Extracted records

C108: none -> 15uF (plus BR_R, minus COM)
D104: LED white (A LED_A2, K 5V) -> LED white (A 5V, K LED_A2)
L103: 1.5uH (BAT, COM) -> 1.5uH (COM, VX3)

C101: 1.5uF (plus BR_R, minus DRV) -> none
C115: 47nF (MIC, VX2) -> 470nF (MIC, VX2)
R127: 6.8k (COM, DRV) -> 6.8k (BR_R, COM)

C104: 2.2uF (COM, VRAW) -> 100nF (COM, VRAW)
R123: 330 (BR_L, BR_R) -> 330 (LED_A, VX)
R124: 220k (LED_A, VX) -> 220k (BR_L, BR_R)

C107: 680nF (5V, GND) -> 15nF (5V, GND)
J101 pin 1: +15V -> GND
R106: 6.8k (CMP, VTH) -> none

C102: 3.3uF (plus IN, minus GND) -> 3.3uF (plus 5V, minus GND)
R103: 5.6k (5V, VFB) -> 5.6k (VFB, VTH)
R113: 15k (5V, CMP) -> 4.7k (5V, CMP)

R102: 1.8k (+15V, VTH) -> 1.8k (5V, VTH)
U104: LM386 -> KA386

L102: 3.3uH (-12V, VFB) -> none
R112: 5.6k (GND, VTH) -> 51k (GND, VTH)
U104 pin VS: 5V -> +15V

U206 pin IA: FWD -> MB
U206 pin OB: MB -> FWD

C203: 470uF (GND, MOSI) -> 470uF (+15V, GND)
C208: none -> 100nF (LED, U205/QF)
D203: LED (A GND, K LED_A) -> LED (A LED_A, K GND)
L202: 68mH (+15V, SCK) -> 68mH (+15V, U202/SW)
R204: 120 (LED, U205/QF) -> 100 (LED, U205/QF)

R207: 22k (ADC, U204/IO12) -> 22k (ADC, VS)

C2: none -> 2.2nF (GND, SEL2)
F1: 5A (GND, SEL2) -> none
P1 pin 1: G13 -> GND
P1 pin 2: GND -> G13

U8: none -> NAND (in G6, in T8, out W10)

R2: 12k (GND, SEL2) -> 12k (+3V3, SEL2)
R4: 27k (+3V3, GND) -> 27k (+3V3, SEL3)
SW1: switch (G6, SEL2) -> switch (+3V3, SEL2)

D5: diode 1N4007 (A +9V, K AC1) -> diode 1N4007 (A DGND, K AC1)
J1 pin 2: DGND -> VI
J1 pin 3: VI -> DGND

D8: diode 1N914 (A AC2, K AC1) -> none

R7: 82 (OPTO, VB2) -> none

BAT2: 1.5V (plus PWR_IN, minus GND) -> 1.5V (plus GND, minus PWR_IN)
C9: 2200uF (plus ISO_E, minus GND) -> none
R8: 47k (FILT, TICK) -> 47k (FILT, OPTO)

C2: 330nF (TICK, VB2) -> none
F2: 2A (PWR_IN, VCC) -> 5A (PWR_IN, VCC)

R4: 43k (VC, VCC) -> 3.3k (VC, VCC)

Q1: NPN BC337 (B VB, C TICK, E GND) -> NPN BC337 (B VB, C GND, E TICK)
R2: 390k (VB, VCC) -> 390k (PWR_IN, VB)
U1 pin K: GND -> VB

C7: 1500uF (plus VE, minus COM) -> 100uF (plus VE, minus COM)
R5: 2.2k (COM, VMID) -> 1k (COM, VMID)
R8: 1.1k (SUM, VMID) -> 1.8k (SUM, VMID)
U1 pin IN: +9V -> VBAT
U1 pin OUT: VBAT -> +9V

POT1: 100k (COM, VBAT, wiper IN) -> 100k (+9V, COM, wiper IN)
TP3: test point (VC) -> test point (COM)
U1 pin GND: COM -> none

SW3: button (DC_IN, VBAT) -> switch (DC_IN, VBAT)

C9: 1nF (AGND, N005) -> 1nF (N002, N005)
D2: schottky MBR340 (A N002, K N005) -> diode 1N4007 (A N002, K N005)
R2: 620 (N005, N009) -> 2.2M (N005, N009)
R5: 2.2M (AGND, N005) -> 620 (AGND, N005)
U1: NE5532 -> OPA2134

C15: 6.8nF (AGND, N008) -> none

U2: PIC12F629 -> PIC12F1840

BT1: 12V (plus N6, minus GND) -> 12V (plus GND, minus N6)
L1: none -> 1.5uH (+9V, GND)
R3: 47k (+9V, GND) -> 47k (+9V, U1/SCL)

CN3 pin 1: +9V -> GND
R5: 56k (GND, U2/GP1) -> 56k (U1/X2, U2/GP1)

# [EXERCISE DESCRIPTION]
Would you reproduce every record above exactly as it appears?

# [YOUR SOLUTION]
C108: none -> 15uF (plus BR_R, minus COM)
D104: LED white (A LED_A2, K 5V) -> LED white (A 5V, K LED_A2)
L103: 1.5uH (BAT, COM) -> 1.5uH (COM, VX3)

C101: 1.5uF (plus BR_R, minus DRV) -> none
C115: 47nF (MIC, VX2) -> 470nF (MIC, VX2)
R127: 6.8k (COM, DRV) -> 6.8k (BR_R, COM)

C104: 2.2uF (COM, VRAW) -> 100nF (COM, VRAW)
R123: 330 (BR_L, BR_R) -> 330 (LED_A, VX)
R124: 220k (LED_A, VX) -> 220k (BR_L, BR_R)

C107: 680nF (5V, GND) -> 15nF (5V, GND)
J101 pin 1: +15V -> GND
R106: 6.8k (CMP, VTH) -> none

C102: 3.3uF (plus IN, minus GND) -> 3.3uF (plus 5V, minus GND)
R103: 5.6k (5V, VFB) -> 5.6k (VFB, VTH)
R113: 15k (5V, CMP) -> 4.7k (5V, CMP)

R102: 1.8k (+15V, VTH) -> 1.8k (5V, VTH)
U104: LM386 -> KA386

L102: 3.3uH (-12V, VFB) -> none
R112: 5.6k (GND, VTH) -> 51k (GND, VTH)
U104 pin VS: 5V -> +15V

U206 pin IA: FWD -> MB
U206 pin OB: MB -> FWD

C203: 470uF (GND, MOSI) -> 470uF (+15V, GND)
C208: none -> 100nF (LED, U205/QF)
D203: LED (A GND, K LED_A) -> LED (A LED_A, K GND)
L202: 68mH (+15V, SCK) -> 68mH (+15V, U202/SW)
R204: 120 (LED, U205/QF) -> 100 (LED, U205/QF)

R207: 22k (ADC, U204/IO12) -> 22k (ADC, VS)

C2: none -> 2.2nF (GND, SEL2)
F1: 5A (GND, SEL2) -> none
P1 pin 1: G13 -> GND
P1 pin 2: GND -> G13

U8: none -> NAND (in G6, in T8, out W10)

R2: 12k (GND, SEL2) -> 12k (+3V3, SEL2)
R4: 27k (+3V3, GND) -> 27k (+3V3, SEL3)
SW1: switch (G6, SEL2) -> switch (+3V3, SEL2)

D5: diode 1N4007 (A +9V, K AC1) -> diode 1N4007 (A DGND, K AC1)
J1 pin 2: DGND -> VI
J1 pin 3: VI -> DGND

D8: diode 1N914 (A AC2, K AC1) -> none

R7: 82 (OPTO, VB2) -> none

BAT2: 1.5V (plus PWR_IN, minus GND) -> 1.5V (plus GND, minus PWR_IN)
C9: 2200uF (plus ISO_E, minus GND) -> none
R8: 47k (FILT, TICK) -> 47k (FILT, OPTO)

C2: 330nF (TICK, VB2) -> none
F2: 2A (PWR_IN, VCC) -> 5A (PWR_IN, VCC)

R4: 43k (VC, VCC) -> 3.3k (VC, VCC)

Q1: NPN BC337 (B VB, C TICK, E GND) -> NPN BC337 (B VB, C GND, E TICK)
R2: 390k (VB, VCC) -> 390k (PWR_IN, VB)
U1 pin K: GND -> VB

C7: 1500uF (plus VE, minus COM) -> 100uF (plus VE, minus COM)
R5: 2.2k (COM, VMID) -> 1k (COM, VMID)
R8: 1.1k (SUM, VMID) -> 1.8k (SUM, VMID)
U1 pin IN: +9V -> VBAT
U1 pin OUT: VBAT -> +9V

POT1: 100k (COM, VBAT, wiper IN) -> 100k (+9V, COM, wiper IN)
TP3: test point (VC) -> test point (COM)
U1 pin GND: COM -> none

SW3: button (DC_IN, VBAT) -> switch (DC_IN, VBAT)

C9: 1nF (AGND, N005) -> 1nF (N002, N005)
D2: schottky MBR340 (A N002, K N005) -> diode 1N4007 (A N002, K N005)
R2: 620 (N005, N009) -> 2.2M (N005, N009)
R5: 2.2M (AGND, N005) -> 620 (AGND, N005)
U1: NE5532 -> OPA2134

C15: 6.8nF (AGND, N008) -> none

U2: PIC12F629 -> PIC12F1840

BT1: 12V (plus N6, minus GND) -> 12V (plus GND, minus N6)
L1: none -> 1.5uH (+9V, GND)
R3: 47k (+9V, GND) -> 47k (+9V, U1/SCL)

CN3 pin 1: +9V -> GND
R5: 56k (GND, U2/GP1) -> 56k (U1/X2, U2/GP1)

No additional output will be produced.